**Scene difference descriptions**

───

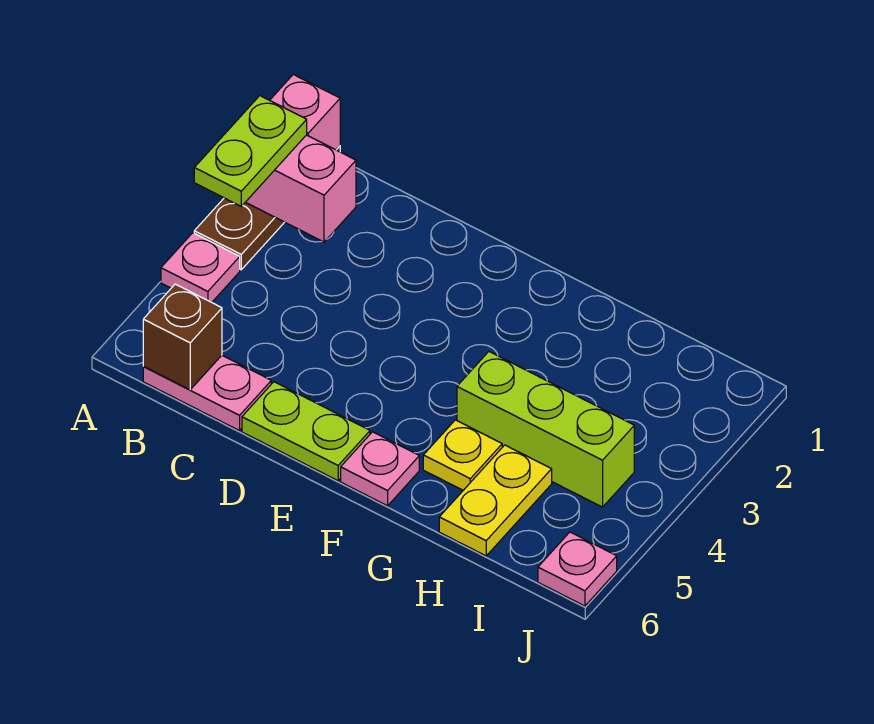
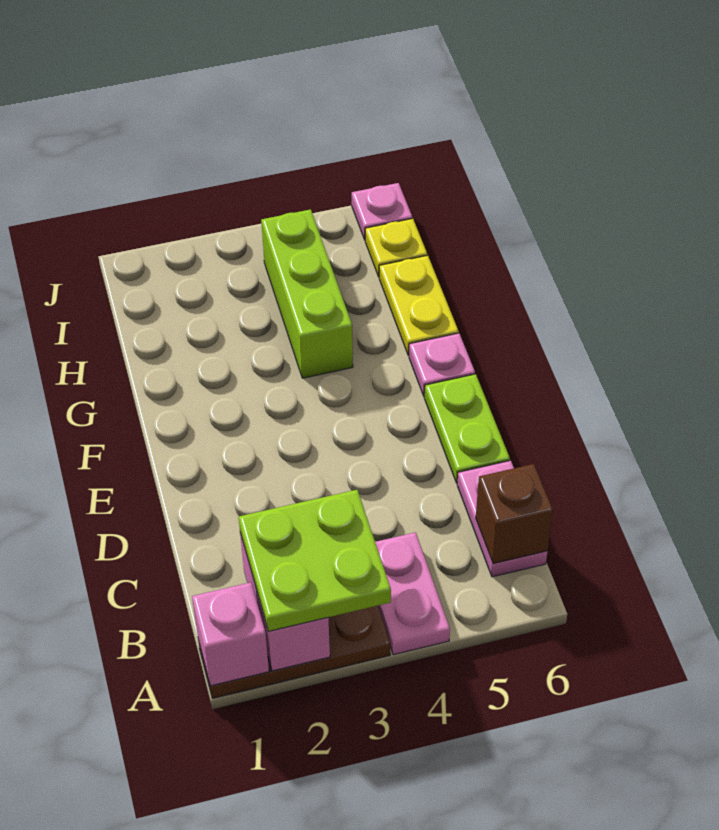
lime 1x2 plate [194,96,307,206] -> lime 2x2 plate [239,490,391,631]
pink 1x1 plate [161,233,240,302] -> pink 1x2 plate [375,532,450,655]
yellow 1x1 plate [423,420,502,490] -> yellow 1x1 plate moved to [365,219,427,277]
yellow 1x2 plate [439,445,552,556] -> yellow 1x2 plate turned to [379,255,459,355]

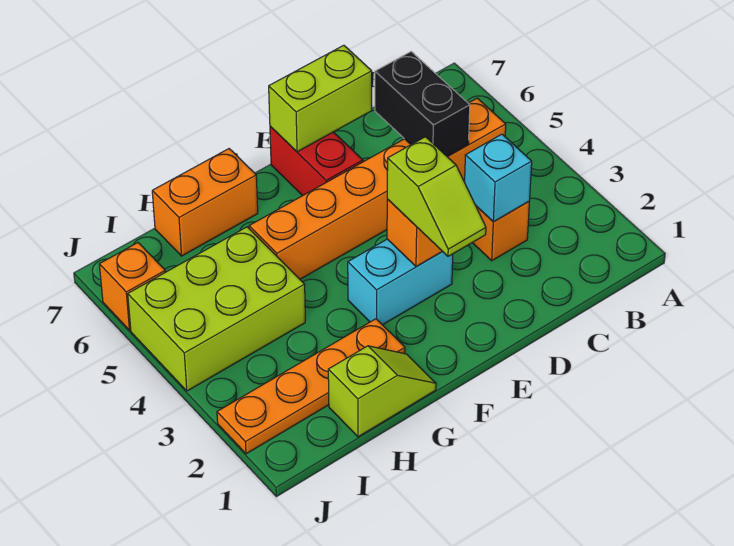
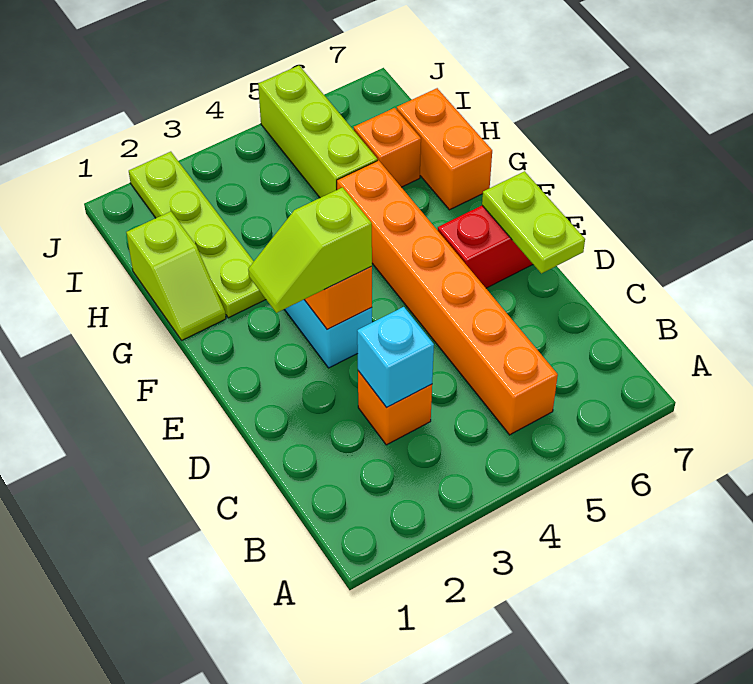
black 1x2 brick [375,52,470,157] -> none
lime 1x2 brick [269,45,372,152] -> lime 1x2 plate [482,171,585,273]
orange 1x4 plate [217,319,405,454] -> lime 1x4 plate [129,152,266,318]
lime 2x3 brick [128,227,305,391] -> lime 1x3 brick [258,65,377,198]
orange 1x1 brick [99,243,165,330] -> orange 1x1 brick moved to [354,108,421,187]

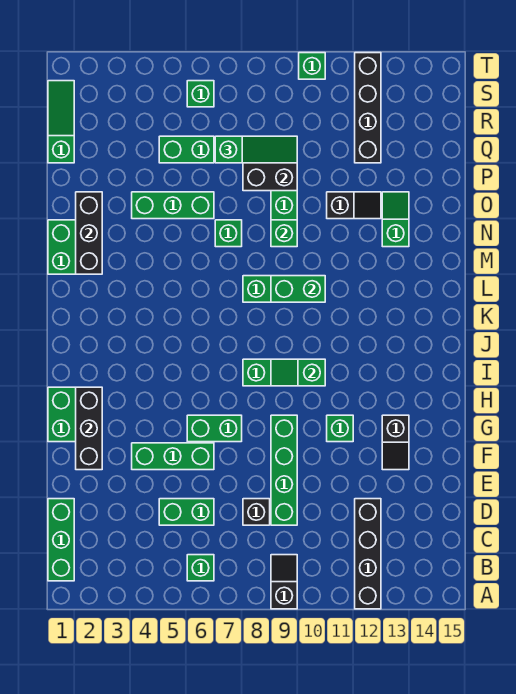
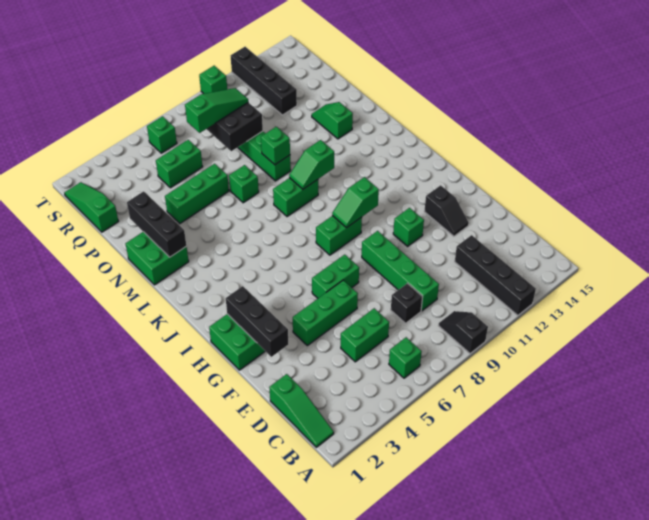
green 1x3 brick [48,499,74,581] -> green 1x3 slope [269,374,334,447]
green 1x2 brick [271,276,325,302] -> green 1x2 slope [289,140,334,189]
black 1x2 slope [327,192,381,219] -> none

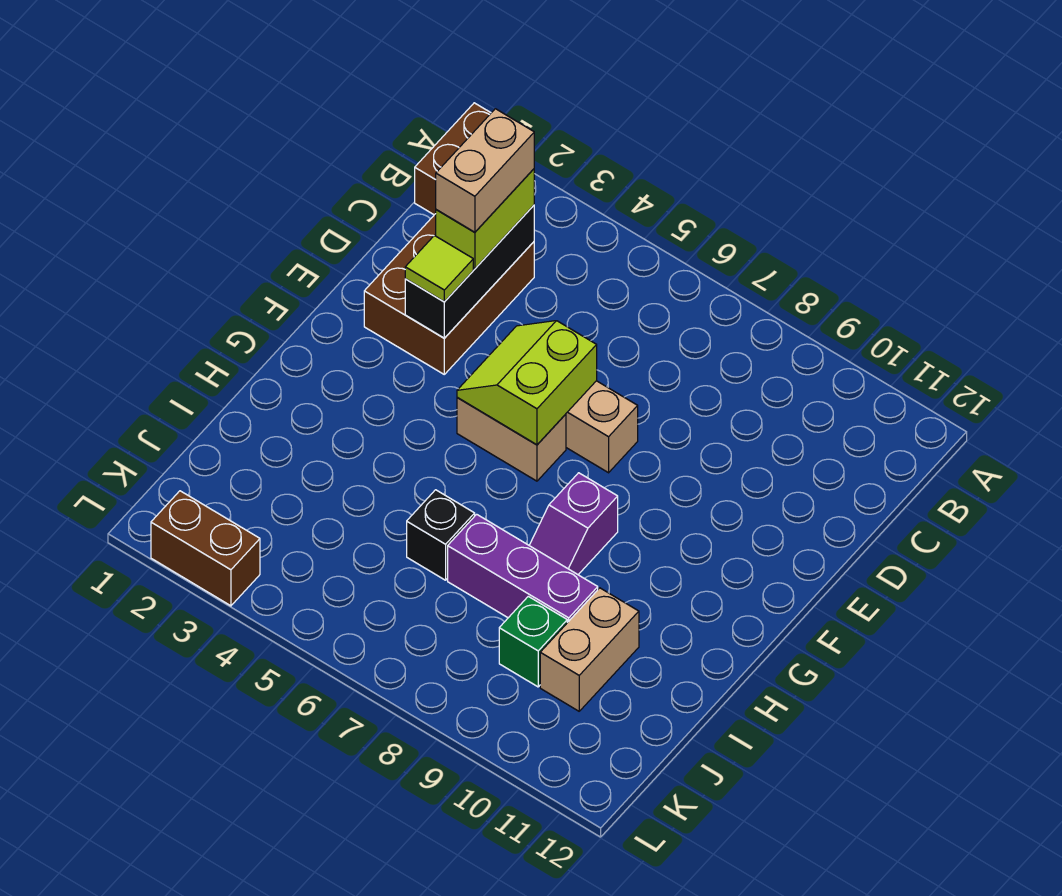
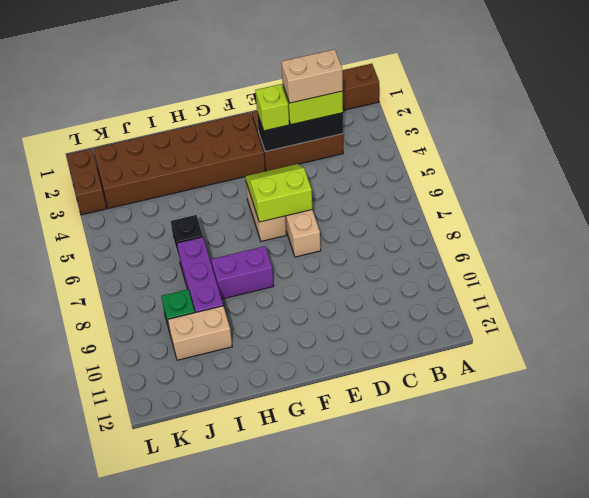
lime 1x1 tile [405,236,473,302] -> lime 1x1 brick [255,84,289,131]
none -> brown 2x6 brick [93,113,265,209]
purple 1x2 slope [529,473,618,575] -> purple 1x2 brick [211,246,274,299]

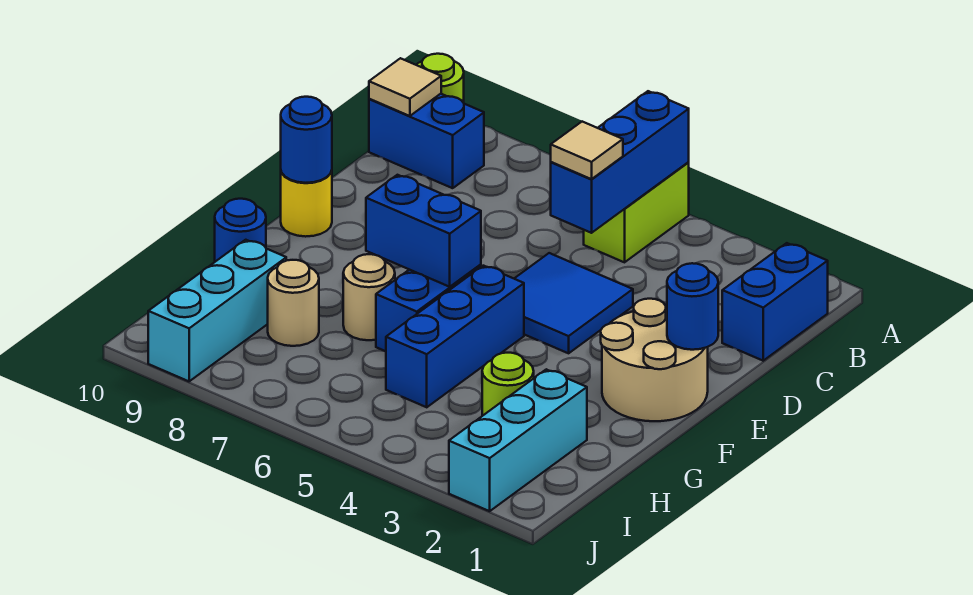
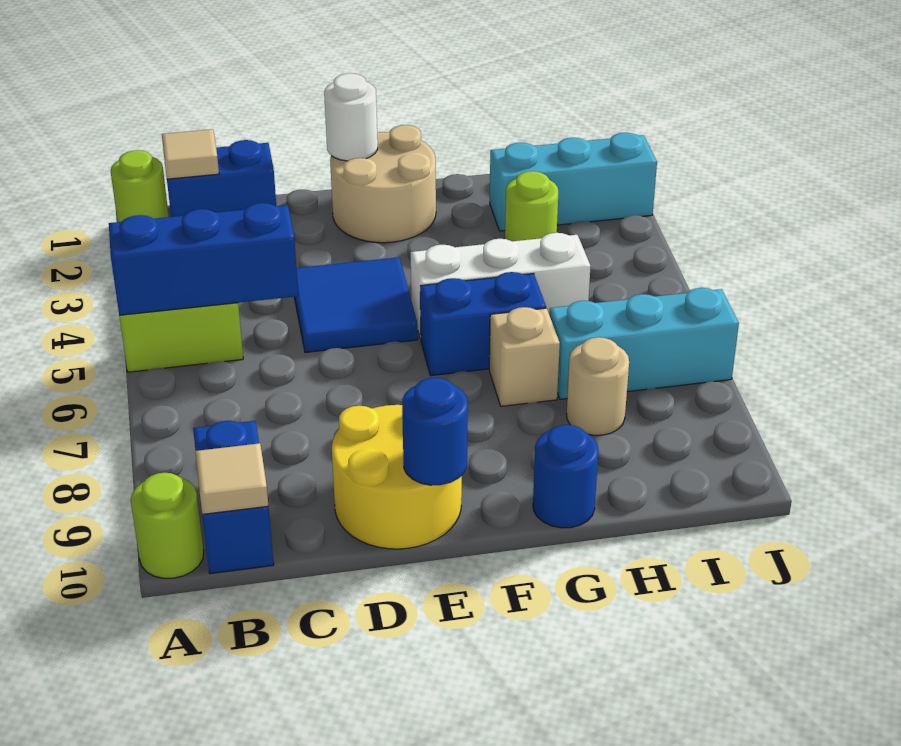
none -> lime 1x1 round brick [111,150,169,222]
tan 1x1 tile [551,122,623,179] -> tan 1x1 tile moved to [162,129,219,179]
blue 1x1 round brick [667,263,718,350] -> white 1x1 round brick [324,73,378,161]
yellow 1x1 round brick [281,170,332,237] -> yellow 2x2 round brick [332,405,462,549]
blue 1x3 brick [386,266,524,407] -> white 1x3 brick [411,233,591,339]
blue 1x2 brick [366,175,481,287] -> none
tan 1x1 round brick [343,254,395,340] -> tan 1x1 brick [489,307,560,406]
cyan 1x3 brick [148,240,286,381] -> cyan 1x3 brick moved to [549,288,739,399]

───

**Task directions**
Counting only those lines of the data above where the word "green" appears, give the number and nothing more.

**Final answer**
2